Activity: Could you set down the records below exactly as they are, with no pictures?

Record excerpts:

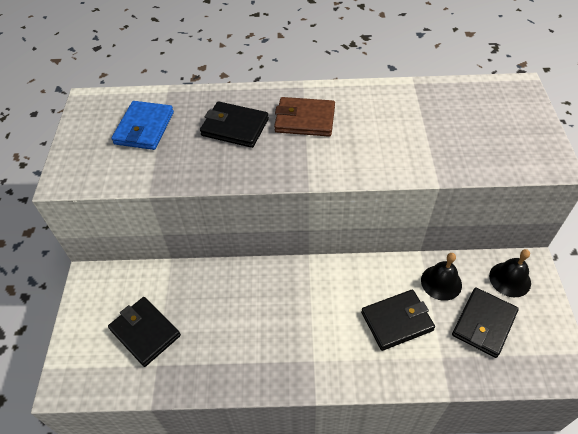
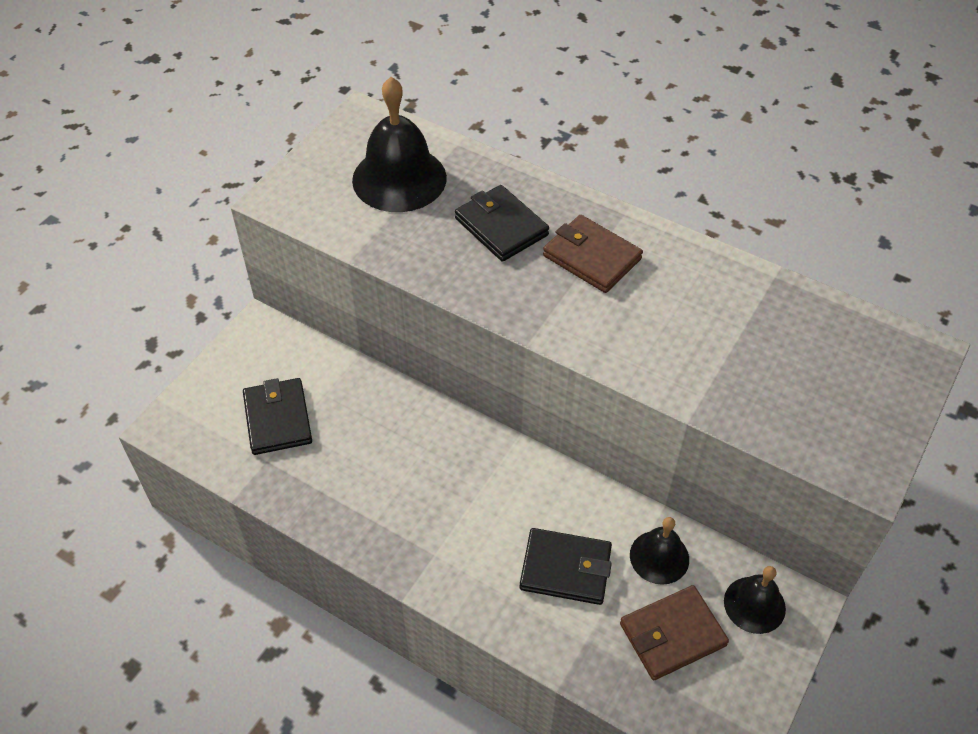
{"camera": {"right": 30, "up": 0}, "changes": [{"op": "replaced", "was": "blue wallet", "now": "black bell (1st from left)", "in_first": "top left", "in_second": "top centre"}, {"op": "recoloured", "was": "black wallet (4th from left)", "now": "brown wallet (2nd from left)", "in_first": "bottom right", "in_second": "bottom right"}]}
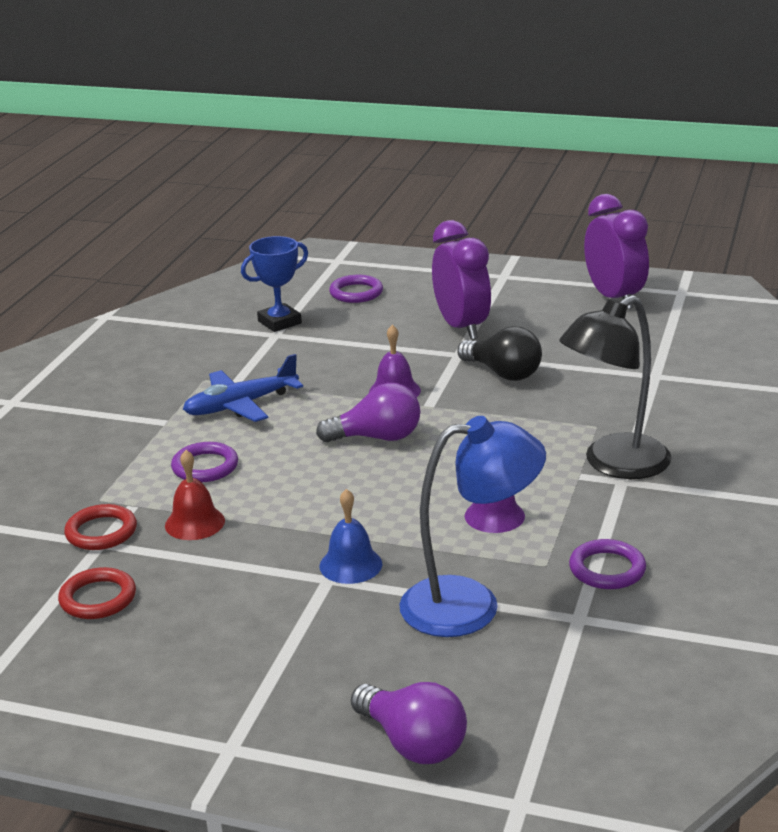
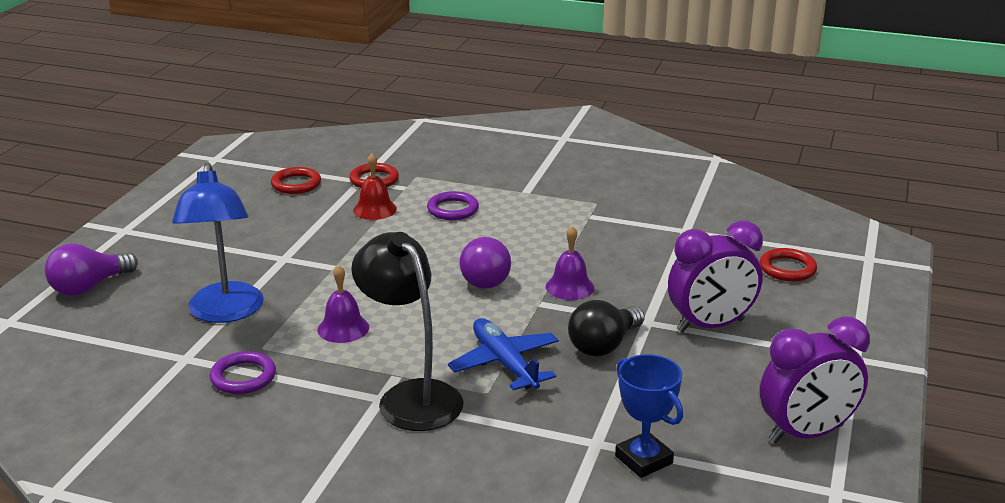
{"camera": {"right": 90, "up": 0}, "changes": [{"op": "removed", "was": "blue bell", "in_first": "centre"}, {"op": "moved", "was": "blue plane", "in_first": "middle left", "in_second": "bottom centre"}, {"op": "moved", "was": "blue trophy", "in_first": "centre", "in_second": "bottom centre"}, {"op": "recoloured", "was": "purple ring (2nd from left)", "now": "red ring (3rd from left)", "in_first": "centre", "in_second": "middle right"}]}
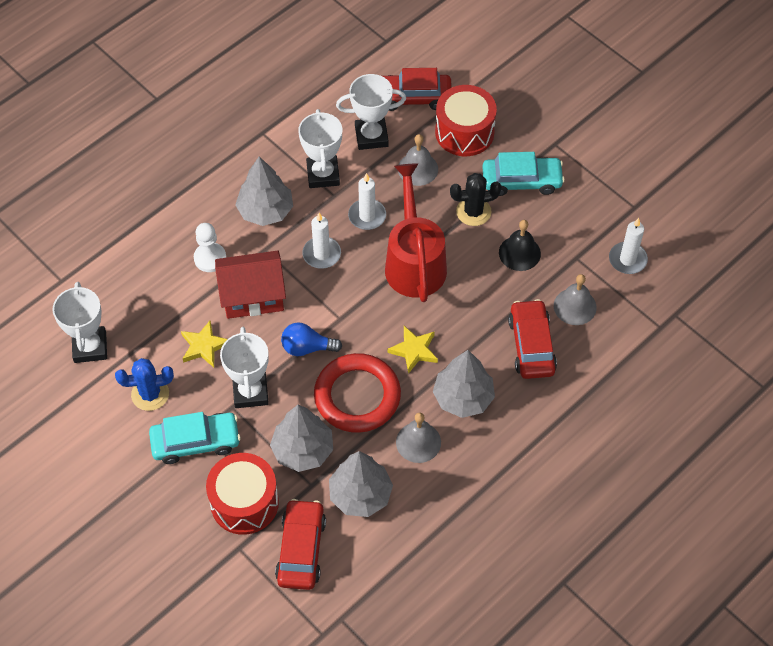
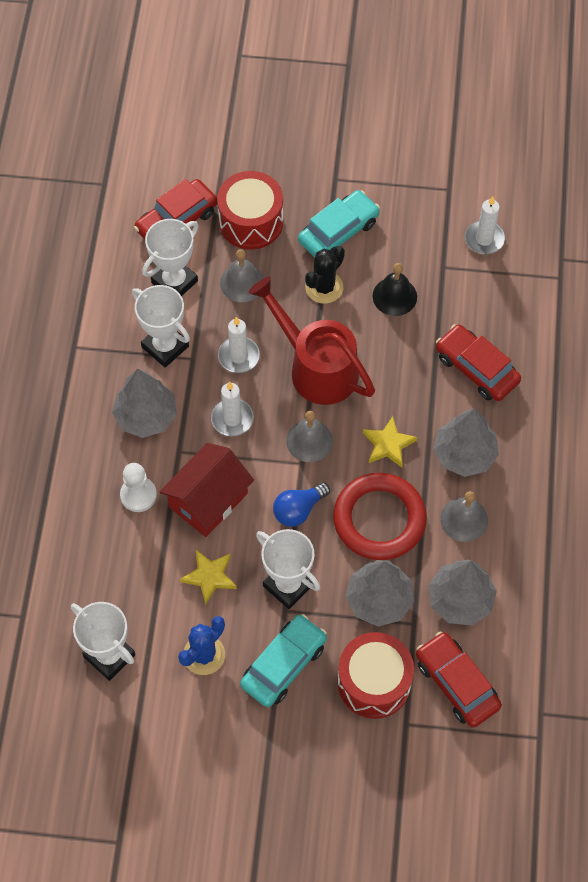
{"camera": {"right": -40, "up": 5}, "changes": [{"op": "moved", "was": "grey bell (3rd from left in the first image)", "now": "grey bell (2nd from left)", "in_first": "middle right", "in_second": "centre"}]}
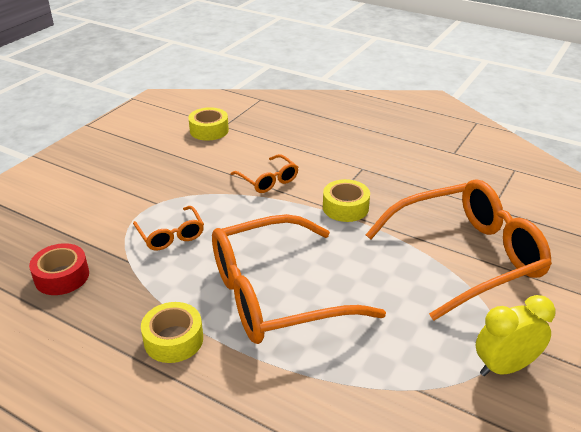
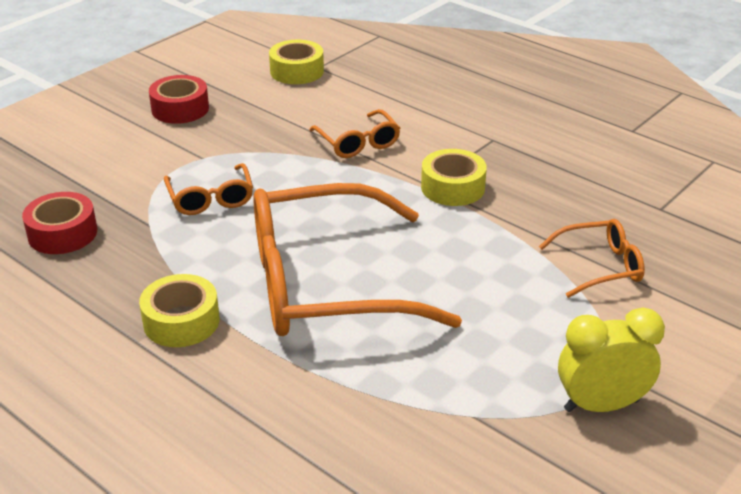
{"camera": {"right": 10, "up": 0}, "changes": [{"op": "added", "now": "red tape (2nd from left)", "in_second": "top left"}, {"op": "resized", "was": "orange glasses (4th from left)", "in_first": "middle right", "in_second": "middle right", "ratio": 0.45}]}
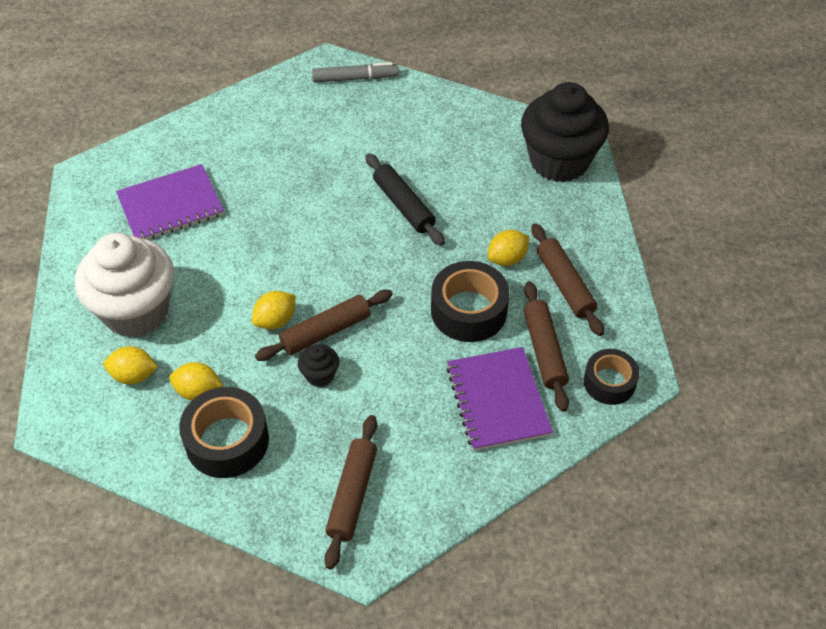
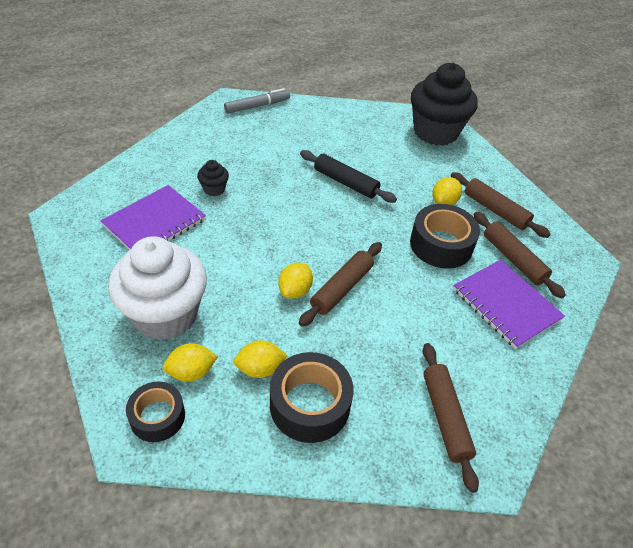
{"camera": {"right": -25, "up": -5}, "changes": [{"op": "moved", "was": "black cupcake (1st from left)", "in_first": "centre", "in_second": "top centre"}, {"op": "moved", "was": "black tape (3rd from left in the first image)", "now": "black tape (1st from left)", "in_first": "middle right", "in_second": "bottom left"}]}
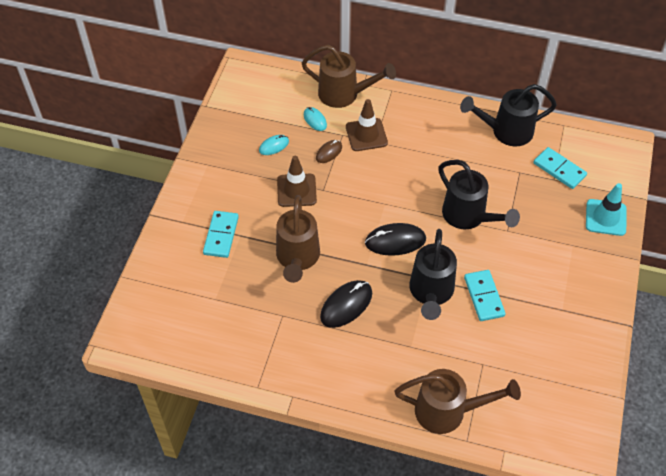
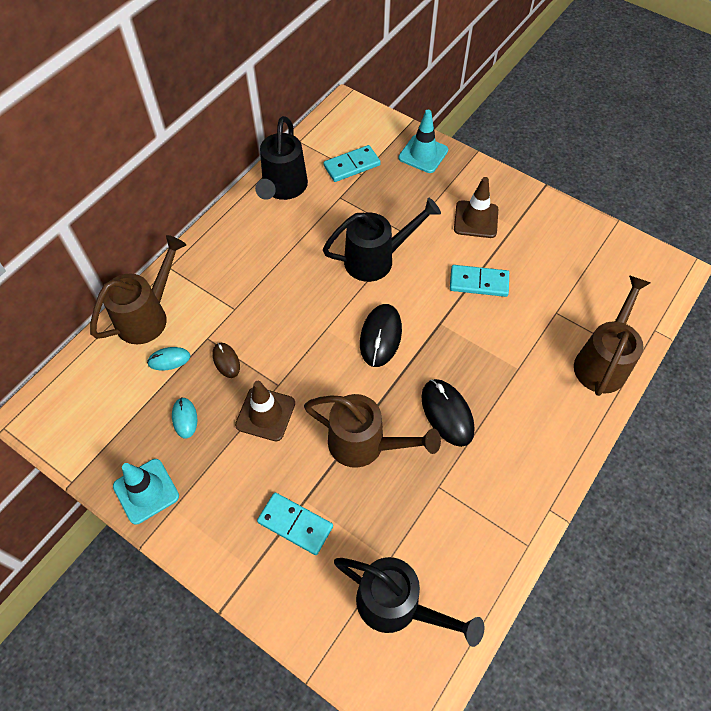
{"camera": {"right": -70, "up": 5}, "changes": [{"op": "added", "now": "turquoise traffic cone (1st from left)", "in_second": "bottom left"}, {"op": "moved", "was": "brown traffic cone (2nd from left)", "in_first": "top centre", "in_second": "top right"}, {"op": "moved", "was": "black watering can (1st from left in the first image)", "now": "black watering can (3rd from left)", "in_first": "centre", "in_second": "bottom centre"}]}
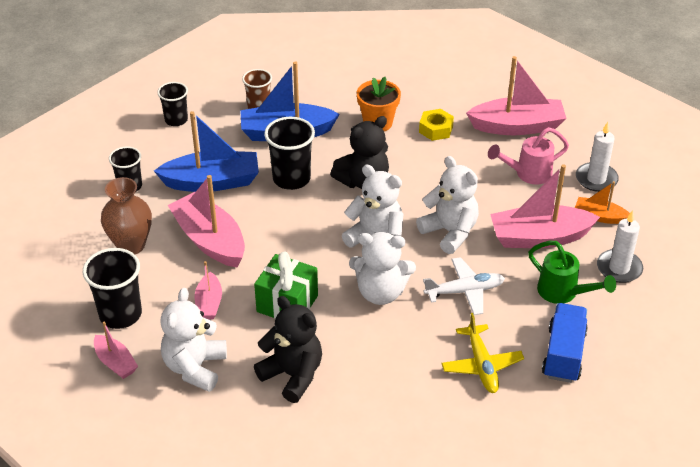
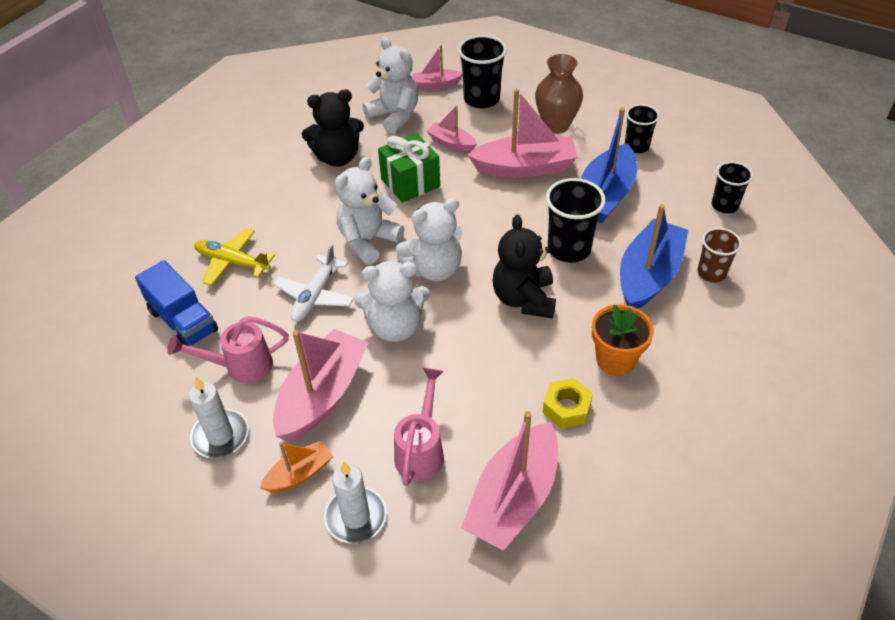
{"camera": {"right": 125, "up": 5}, "changes": [{"op": "recoloured", "was": "green watering can", "now": "pink watering can (1st from left)", "in_first": "middle right", "in_second": "middle left"}]}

Result below:
{"camera": {"right": 30, "up": 0}, "changes": [{"op": "replaced", "was": "blue wallet", "now": "black bell (1st from left)", "in_first": "top left", "in_second": "top centre"}, {"op": "recoloured", "was": "black wallet (4th from left)", "now": "brown wallet (2nd from left)", "in_first": "bottom right", "in_second": "bottom right"}]}
{"camera": {"right": 90, "up": 0}, "changes": [{"op": "removed", "was": "blue bell", "in_first": "centre"}, {"op": "moved", "was": "blue plane", "in_first": "middle left", "in_second": "bottom centre"}, {"op": "moved", "was": "blue trophy", "in_first": "centre", "in_second": "bottom centre"}, {"op": "recoloured", "was": "purple ring (2nd from left)", "now": "red ring (3rd from left)", "in_first": "centre", "in_second": "middle right"}]}
{"camera": {"right": -40, "up": 5}, "changes": [{"op": "moved", "was": "grey bell (3rd from left in the first image)", "now": "grey bell (2nd from left)", "in_first": "middle right", "in_second": "centre"}]}
{"camera": {"right": 10, "up": 0}, "changes": [{"op": "added", "now": "red tape (2nd from left)", "in_second": "top left"}, {"op": "resized", "was": "orange glasses (4th from left)", "in_first": "middle right", "in_second": "middle right", "ratio": 0.45}]}
{"camera": {"right": -25, "up": -5}, "changes": [{"op": "moved", "was": "black cupcake (1st from left)", "in_first": "centre", "in_second": "top centre"}, {"op": "moved", "was": "black tape (3rd from left in the first image)", "now": "black tape (1st from left)", "in_first": "middle right", "in_second": "bottom left"}]}
{"camera": {"right": -70, "up": 5}, "changes": [{"op": "added", "now": "turquoise traffic cone (1st from left)", "in_second": "bottom left"}, {"op": "moved", "was": "brown traffic cone (2nd from left)", "in_first": "top centre", "in_second": "top right"}, {"op": "moved", "was": "black watering can (1st from left in the first image)", "now": "black watering can (3rd from left)", "in_first": "centre", "in_second": "bottom centre"}]}
{"camera": {"right": 125, "up": 5}, "changes": [{"op": "recoloured", "was": "green watering can", "now": "pink watering can (1st from left)", "in_first": "middle right", "in_second": "middle left"}]}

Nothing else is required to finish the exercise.